== To be done ==
Transcribe the material verbatim, from the line containing "brown L-shape: moved 2" down through the line containing "black star: rotated", both included.

== Provided information ==
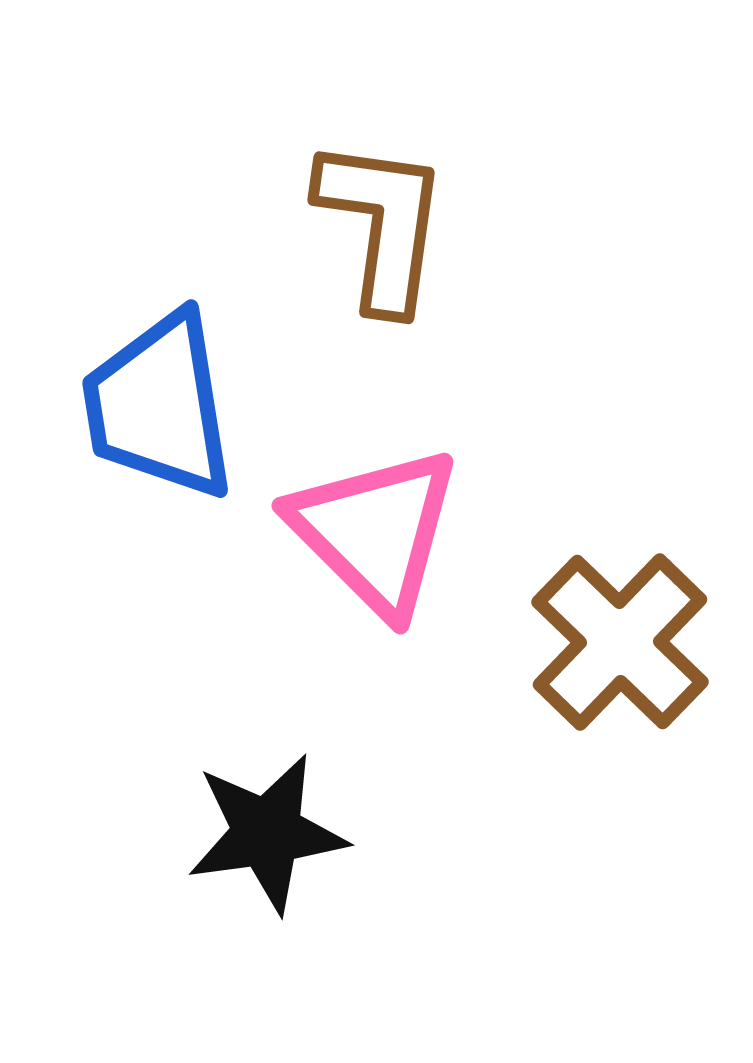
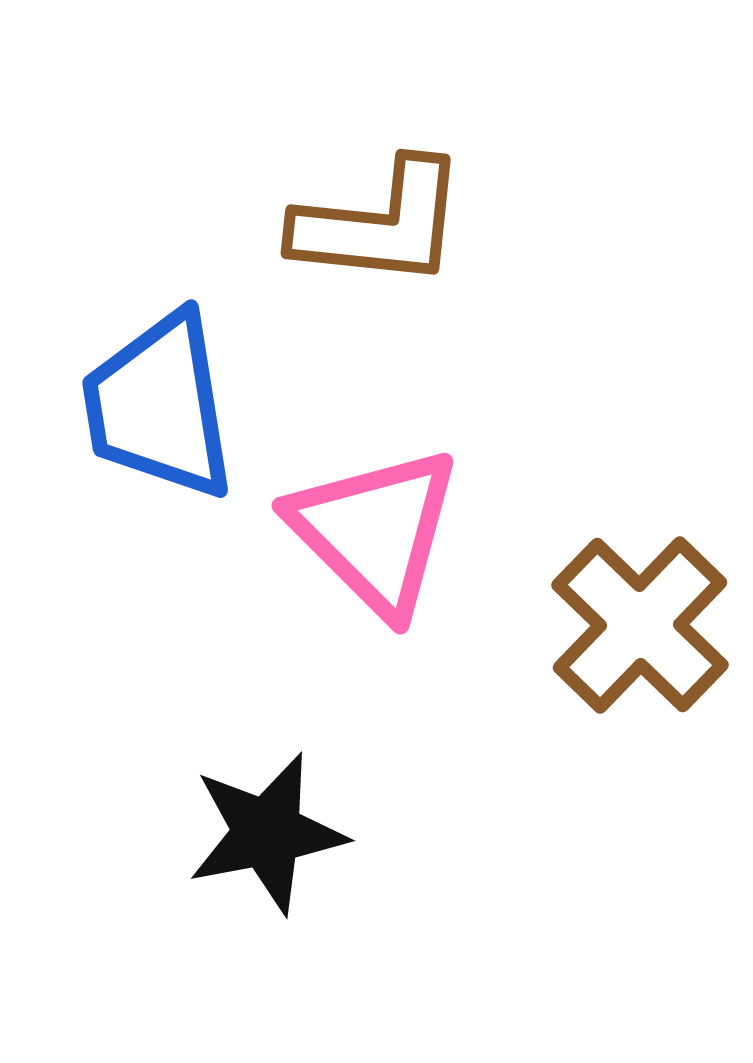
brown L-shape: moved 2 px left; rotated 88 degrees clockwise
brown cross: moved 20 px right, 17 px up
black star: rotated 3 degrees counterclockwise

--

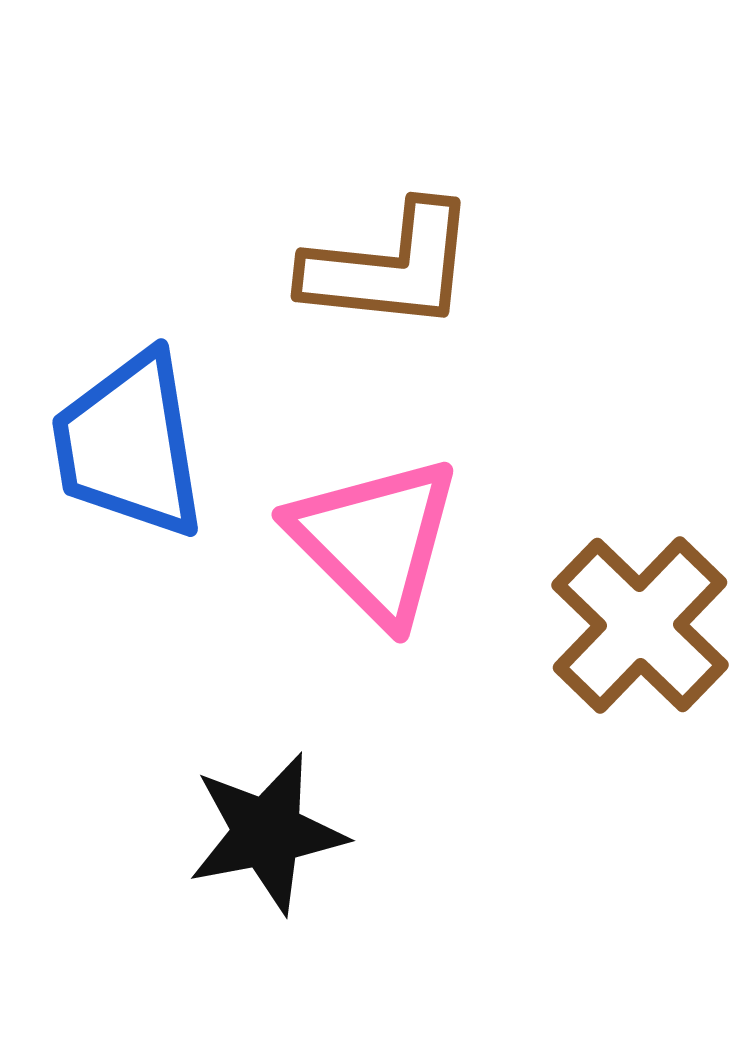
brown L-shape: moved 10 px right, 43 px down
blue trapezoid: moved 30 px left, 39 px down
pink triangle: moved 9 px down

* * *

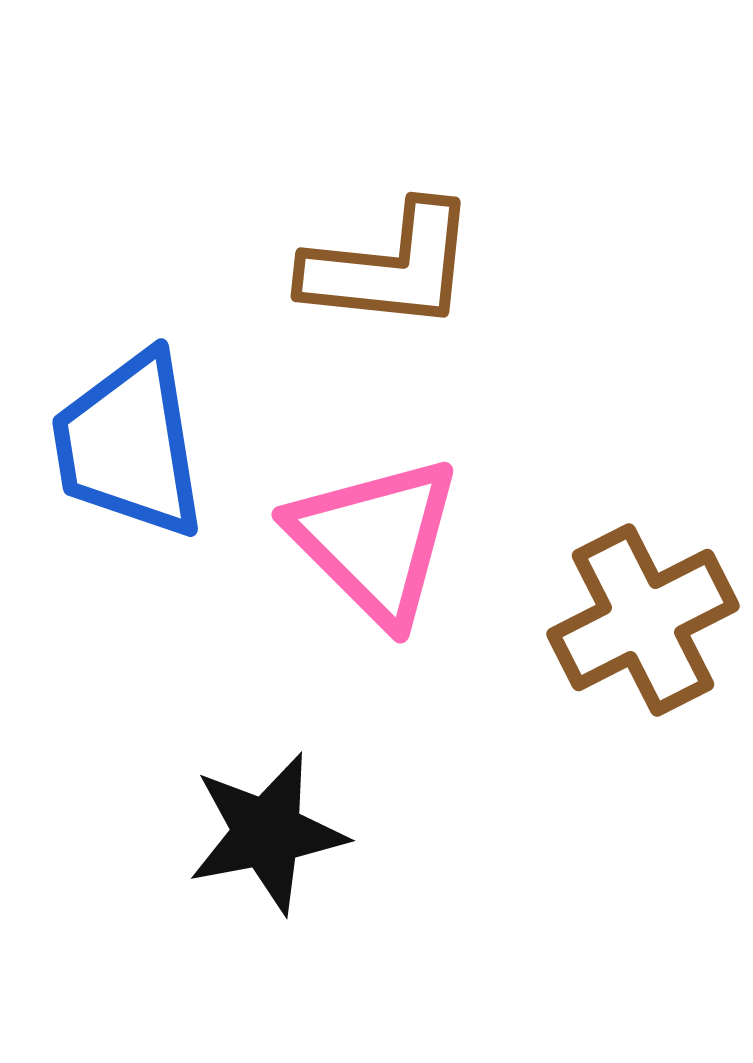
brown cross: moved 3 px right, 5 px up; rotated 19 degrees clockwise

== Final result ==
brown L-shape: moved 2 px left; rotated 88 degrees clockwise
brown cross: moved 20 px right, 17 px up
black star: rotated 3 degrees counterclockwise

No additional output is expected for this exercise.